Requirement:
Lines from the one containing "P104 pin 2: N_20 -> N_28" through the end of the data are to be returned exactly, and no others.

Data extracted from a collection:
=======

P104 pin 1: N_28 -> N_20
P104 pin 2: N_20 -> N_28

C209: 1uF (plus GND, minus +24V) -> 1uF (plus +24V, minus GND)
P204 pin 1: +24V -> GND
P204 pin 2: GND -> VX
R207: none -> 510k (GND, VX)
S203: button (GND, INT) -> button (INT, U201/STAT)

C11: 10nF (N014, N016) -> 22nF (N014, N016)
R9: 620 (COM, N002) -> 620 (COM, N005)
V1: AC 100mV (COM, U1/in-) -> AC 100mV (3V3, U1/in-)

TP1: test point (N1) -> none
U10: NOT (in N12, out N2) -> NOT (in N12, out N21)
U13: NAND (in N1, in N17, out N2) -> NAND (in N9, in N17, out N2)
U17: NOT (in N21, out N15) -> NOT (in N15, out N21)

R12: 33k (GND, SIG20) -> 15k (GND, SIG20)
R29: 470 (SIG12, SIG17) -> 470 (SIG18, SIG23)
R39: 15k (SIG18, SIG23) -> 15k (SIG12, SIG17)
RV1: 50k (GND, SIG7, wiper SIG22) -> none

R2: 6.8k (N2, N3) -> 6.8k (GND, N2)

=======

Solution to this problem:
P104 pin 2: N_20 -> N_28

C209: 1uF (plus GND, minus +24V) -> 1uF (plus +24V, minus GND)
P204 pin 1: +24V -> GND
P204 pin 2: GND -> VX
R207: none -> 510k (GND, VX)
S203: button (GND, INT) -> button (INT, U201/STAT)

C11: 10nF (N014, N016) -> 22nF (N014, N016)
R9: 620 (COM, N002) -> 620 (COM, N005)
V1: AC 100mV (COM, U1/in-) -> AC 100mV (3V3, U1/in-)

TP1: test point (N1) -> none
U10: NOT (in N12, out N2) -> NOT (in N12, out N21)
U13: NAND (in N1, in N17, out N2) -> NAND (in N9, in N17, out N2)
U17: NOT (in N21, out N15) -> NOT (in N15, out N21)

R12: 33k (GND, SIG20) -> 15k (GND, SIG20)
R29: 470 (SIG12, SIG17) -> 470 (SIG18, SIG23)
R39: 15k (SIG18, SIG23) -> 15k (SIG12, SIG17)
RV1: 50k (GND, SIG7, wiper SIG22) -> none

R2: 6.8k (N2, N3) -> 6.8k (GND, N2)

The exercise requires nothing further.